*PROMPT:*
Could you output, word for word, only the lines from the line with "none -> red brick A7:C8 level 1" to the end of the entries, including both ends? Omit the pictures.

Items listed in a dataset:
== Segment start ==

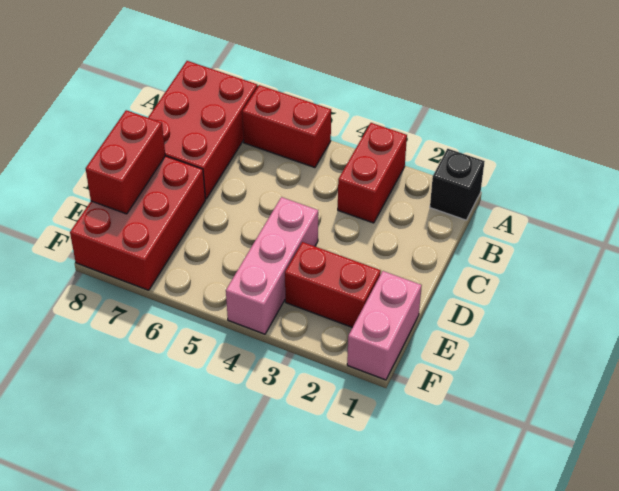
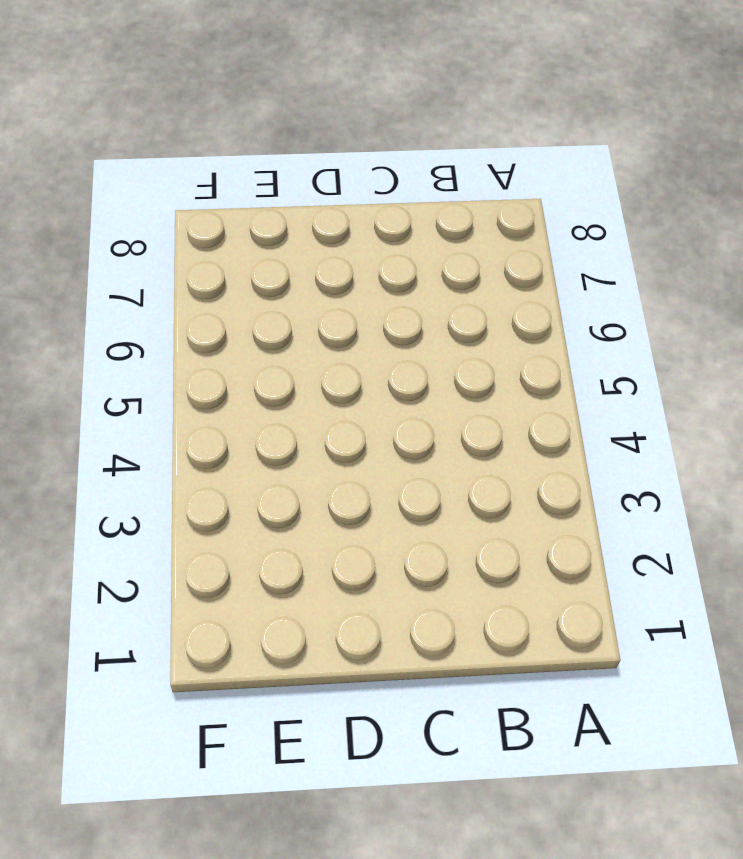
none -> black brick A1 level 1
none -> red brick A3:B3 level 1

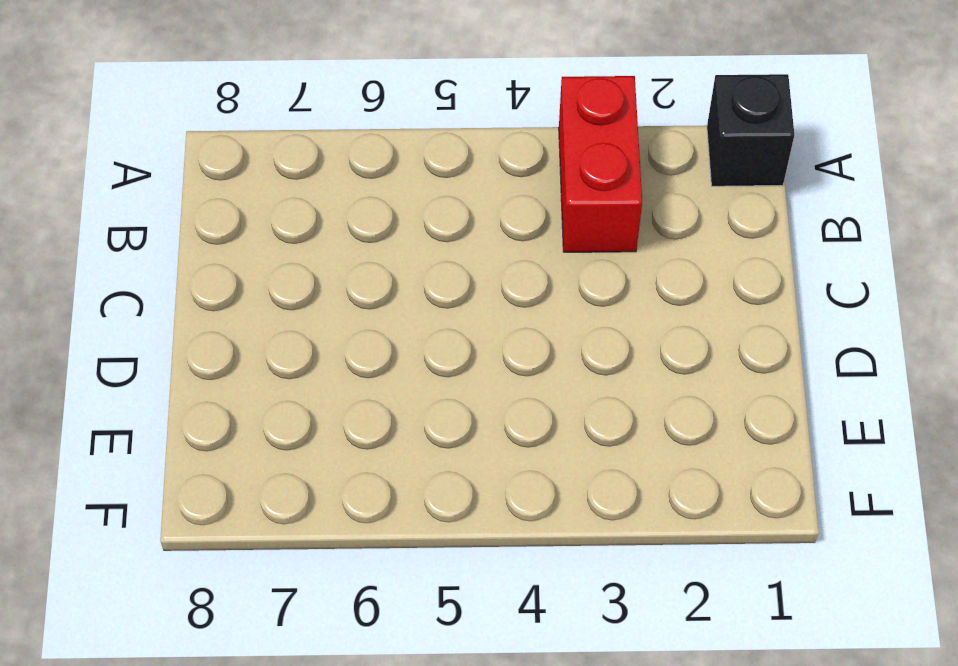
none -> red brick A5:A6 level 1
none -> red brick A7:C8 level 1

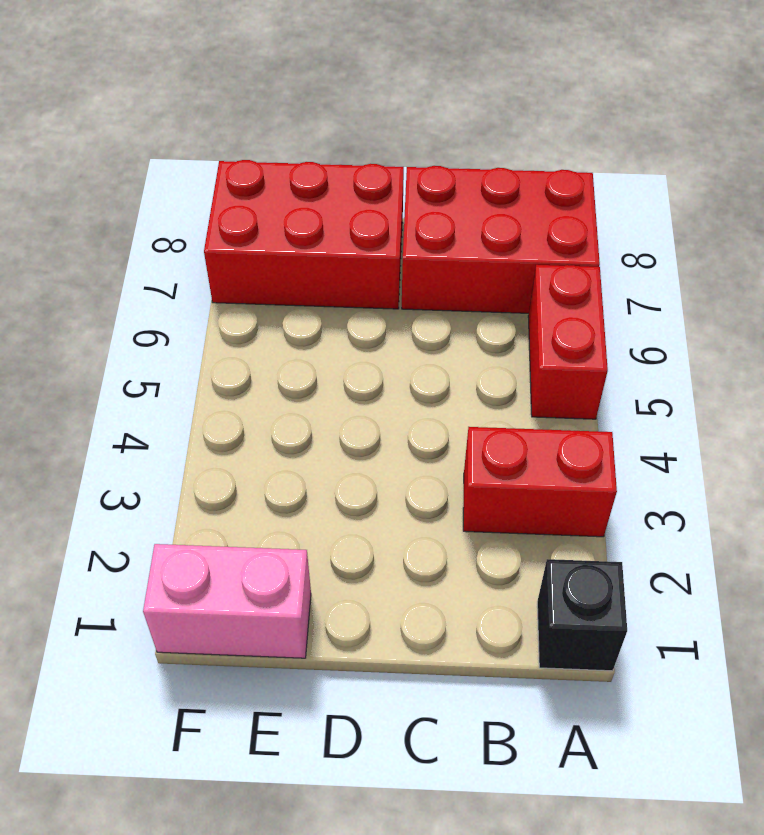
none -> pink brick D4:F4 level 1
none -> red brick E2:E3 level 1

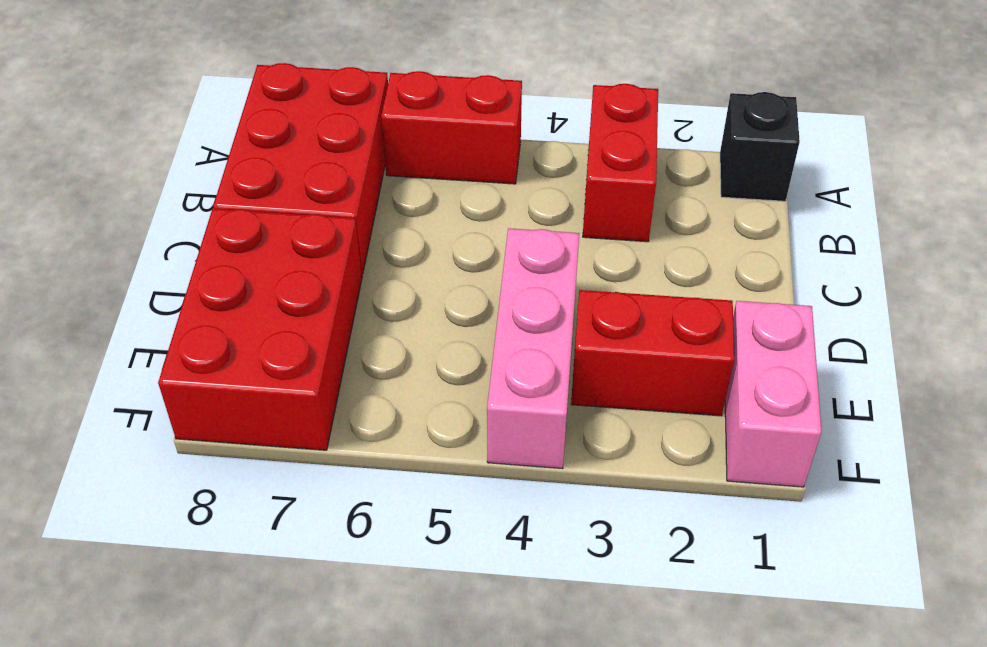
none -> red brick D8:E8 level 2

== Segment end ==

*SOLUTION:*
none -> red brick A7:C8 level 1

none -> pink brick D4:F4 level 1
none -> red brick E2:E3 level 1

none -> red brick D8:E8 level 2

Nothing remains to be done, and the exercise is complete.